(Stored records)
__________________________________________________

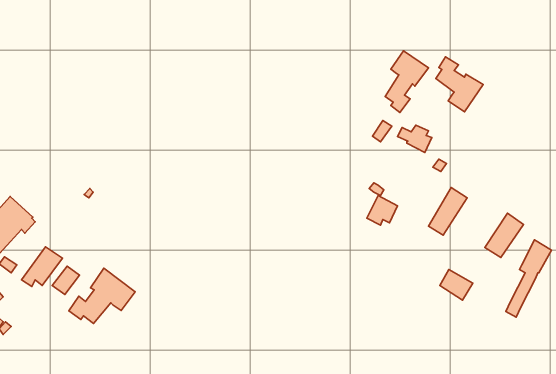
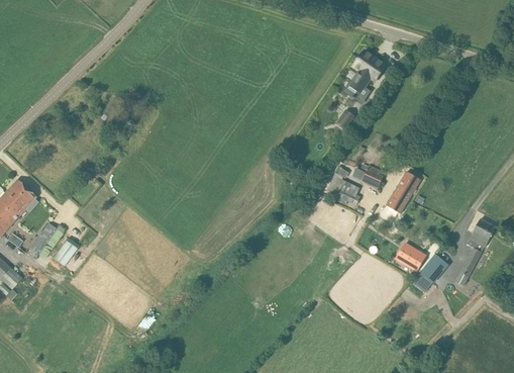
building: [436,57,483,112] -> none
building: [398,125,432,152] -> [352,164,383,188]
building: [485,213,524,258] -> [411,253,445,292]
building: [69,268,135,323] -> none

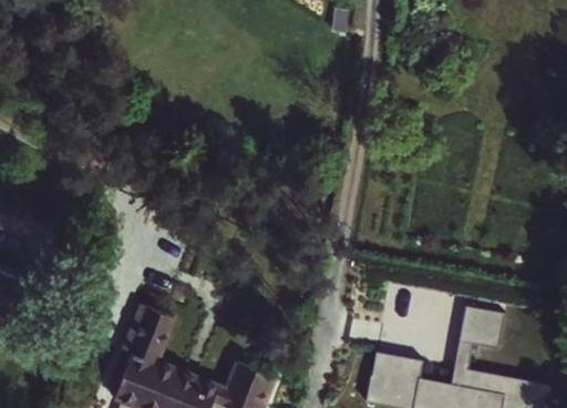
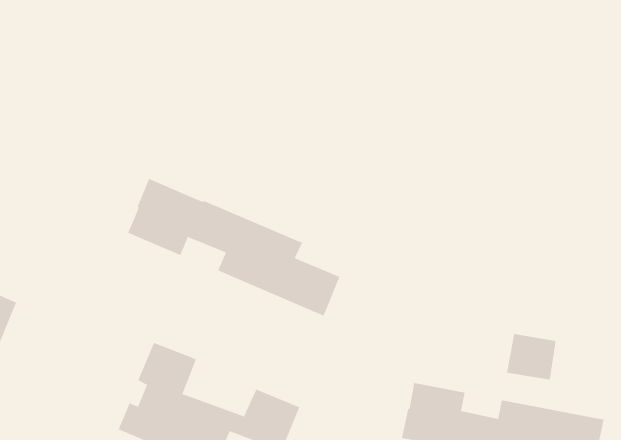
building: none -> [127,178,340,316]

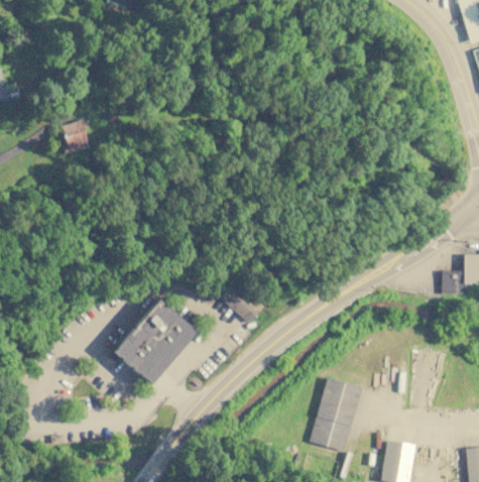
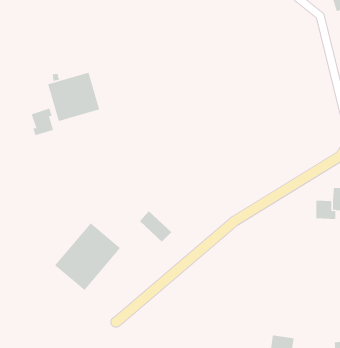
building: none -> [48,72,100,122]
building: [59,118,89,153] -> [31,108,54,136]
building: [309,376,363,451] -> none

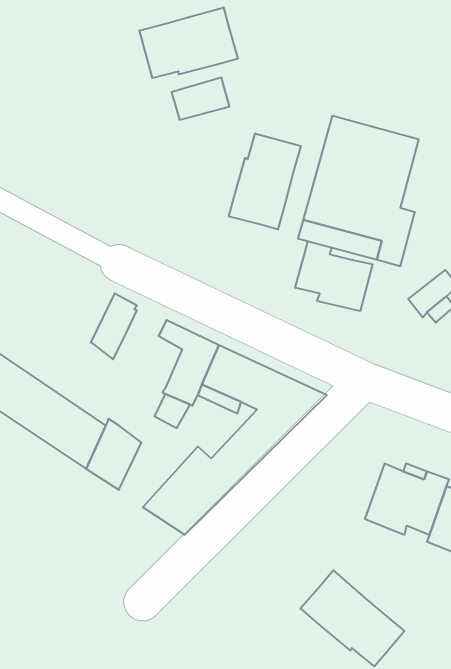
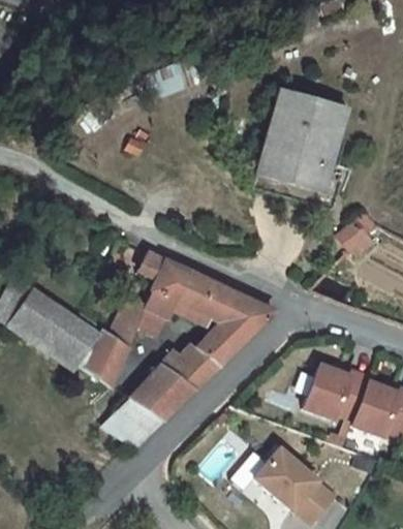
building: [139,7,238,78] -> none
building: [229,133,301,230] -> none
building: [295,241,373,311] -> none
building: [91,293,137,359] -> [112,295,148,347]
building: none -> [105,398,163,446]

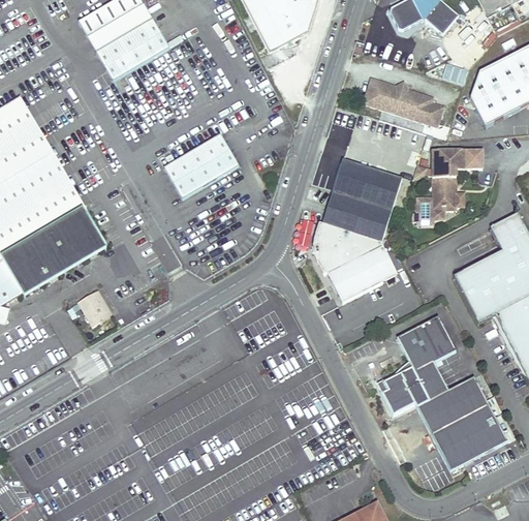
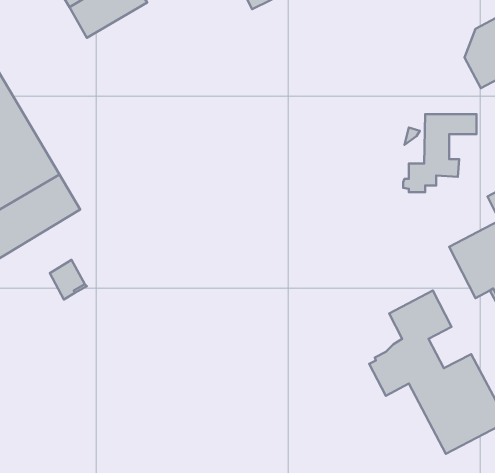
building: [363,78,442,125] -> none
building: [163,132,239,196] -> none
building: [314,159,402,302] -> none

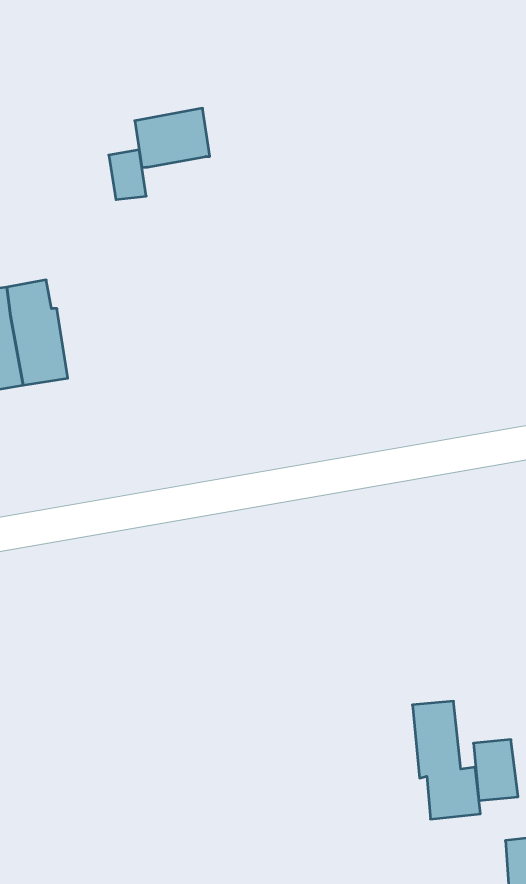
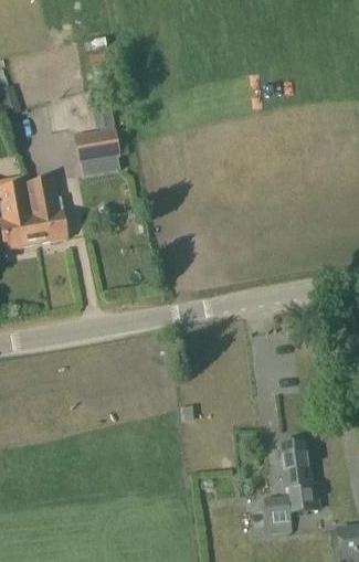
building: [135,108,210,167] -> [73,127,119,163]
building: [473,740,518,800] -> [262,495,289,532]

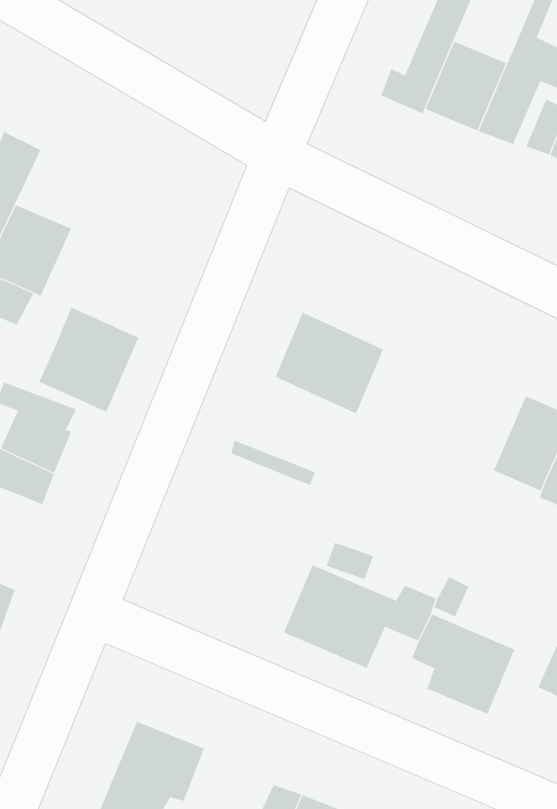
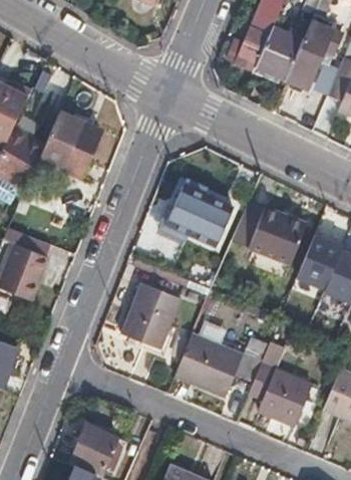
building: [39,307,139,413] -> [39,112,98,175]
building: none -> [232,202,304,264]
building: none -> [121,282,182,349]

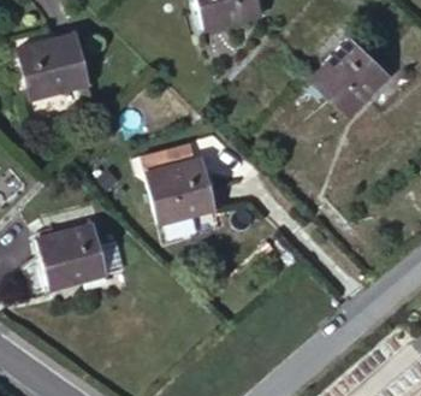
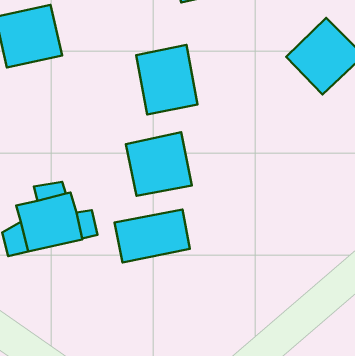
building: none -> [136,45,197,115]
building: none -> [115,210,190,263]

__________________________________________________

What is needed is an exact repeat of the lines from the one containing "building: none -> [127,178,340,316]" through the last line of the records above, both included, with pictures left out.

> [Response box]
building: none -> [127,178,340,316]

building: none -> [48,72,100,122]
building: [59,118,89,153] -> [31,108,54,136]
building: [309,376,363,451] -> none

building: [139,7,238,78] -> none
building: [229,133,301,230] -> none
building: [295,241,373,311] -> none
building: [91,293,137,359] -> [112,295,148,347]
building: none -> [105,398,163,446]

building: [363,78,442,125] -> none
building: [163,132,239,196] -> none
building: [314,159,402,302] -> none

building: [135,108,210,167] -> [73,127,119,163]
building: [473,740,518,800] -> [262,495,289,532]

building: [39,307,139,413] -> [39,112,98,175]
building: none -> [232,202,304,264]
building: none -> [121,282,182,349]

building: none -> [136,45,197,115]
building: none -> [115,210,190,263]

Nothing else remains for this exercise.